Requirement =>
Reproduce the following data exactly, minus any images.
___ Given information ___
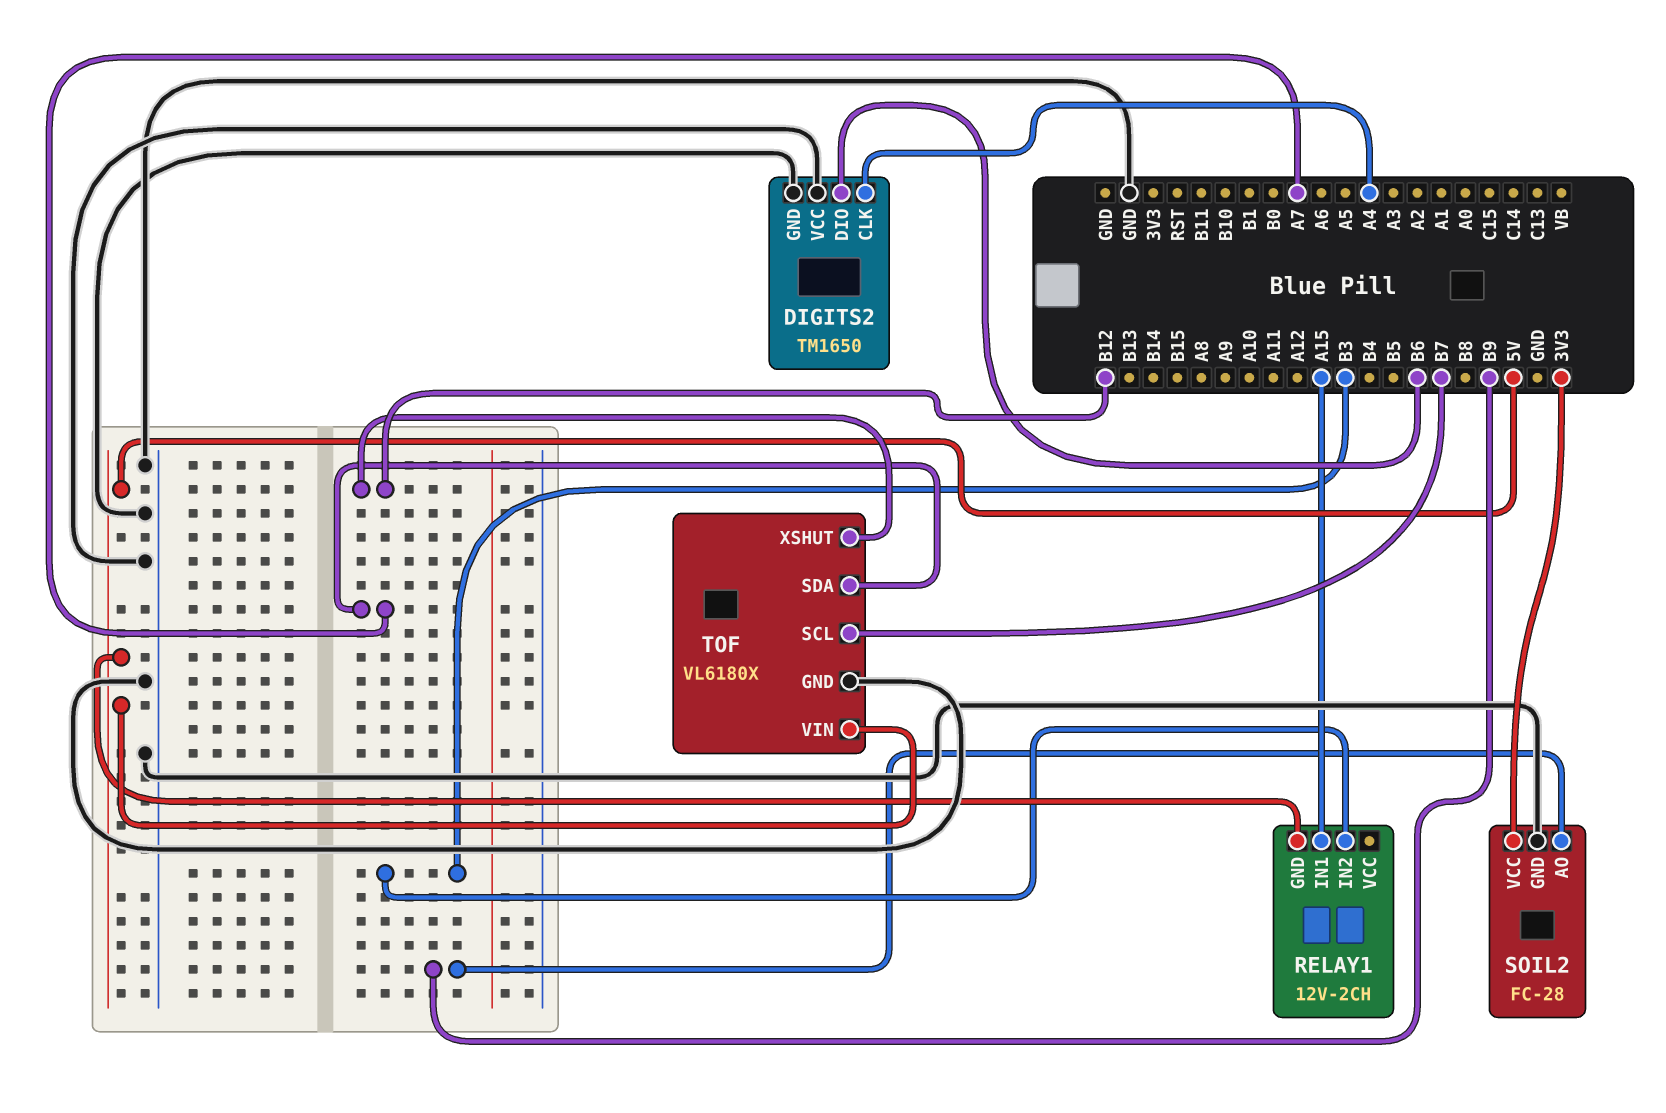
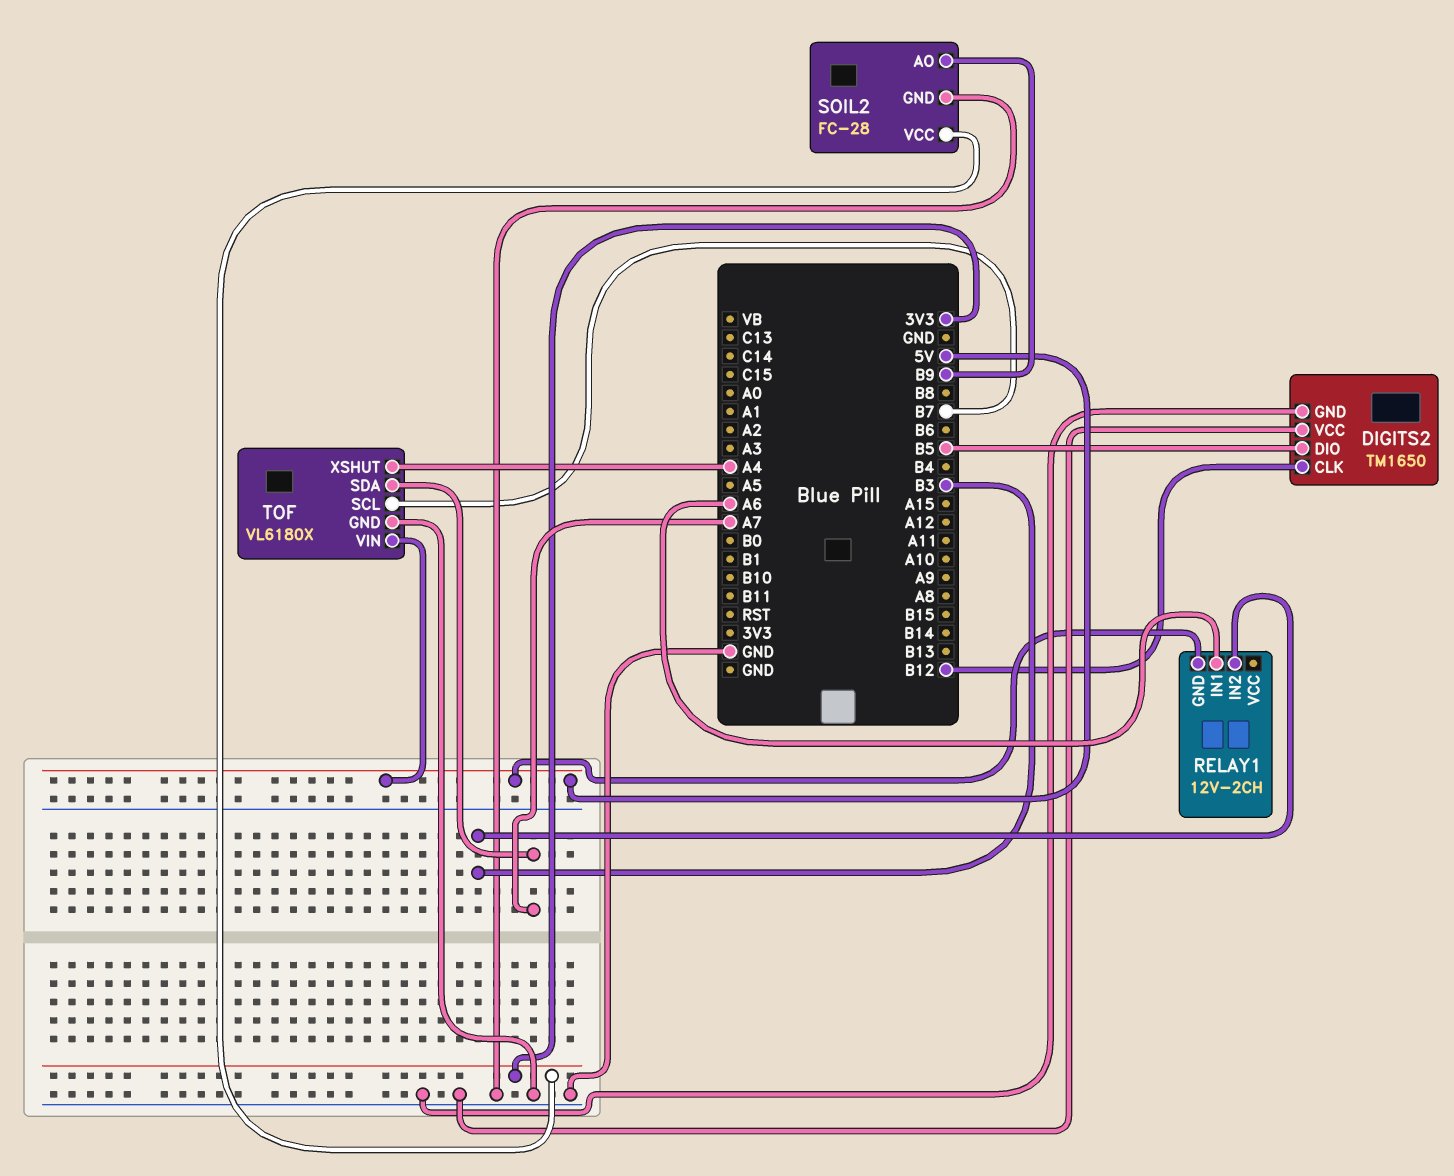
DIGITS2 pin CLK: A4 -> B12
DIGITS2 pin DIO: B6 -> B5
RELAY1 pin IN1: A15 -> A6
TOF pin XSHUT: B12 -> A4

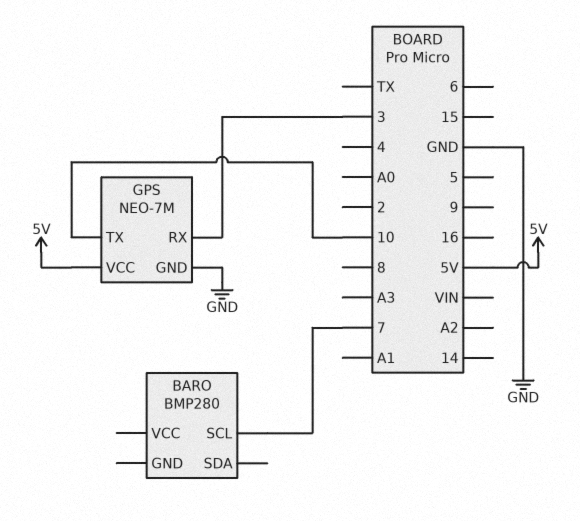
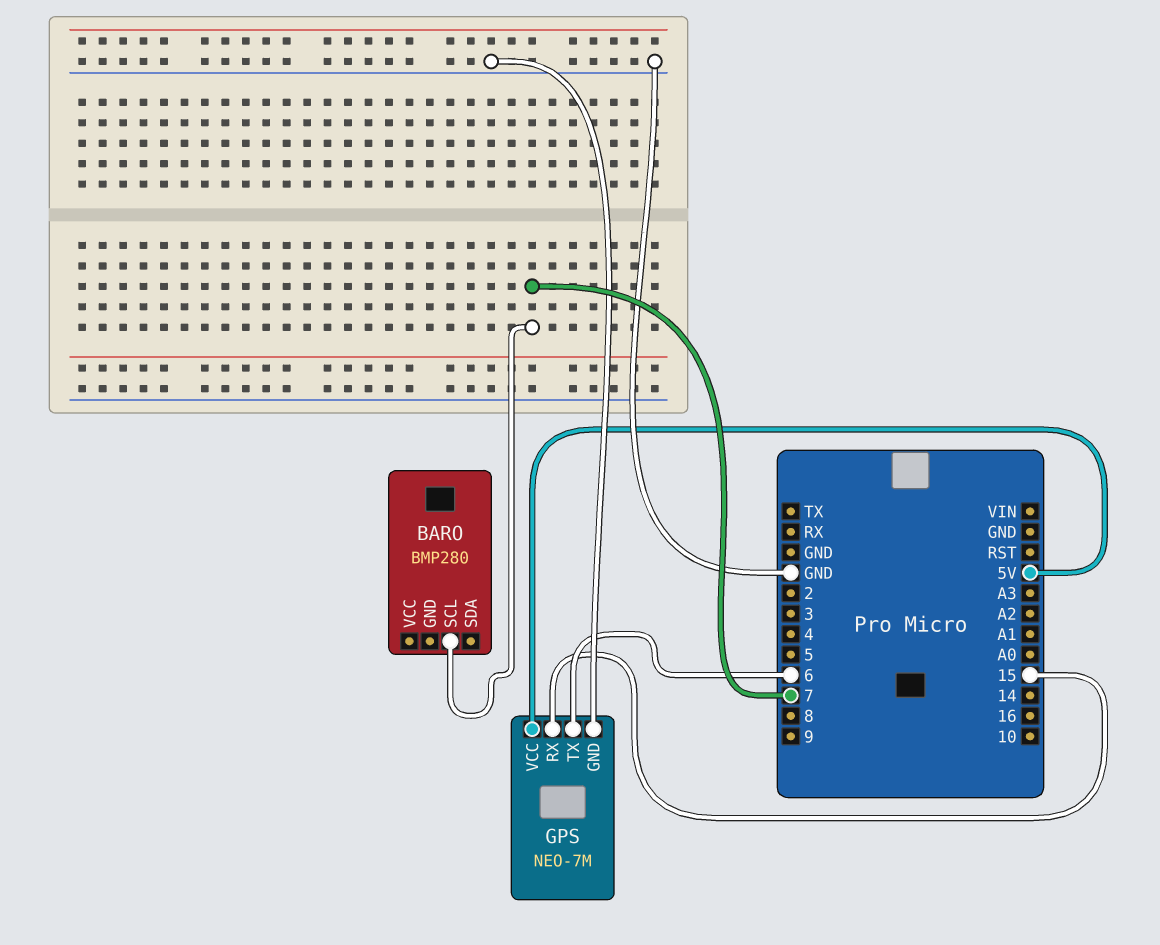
GPS pin RX: 3 -> 15
GPS pin TX: 10 -> 6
___
Response for this exercise =>
DIGITS2 pin CLK: A4 -> B12
DIGITS2 pin DIO: B6 -> B5
RELAY1 pin IN1: A15 -> A6
TOF pin XSHUT: B12 -> A4

GPS pin RX: 3 -> 15
GPS pin TX: 10 -> 6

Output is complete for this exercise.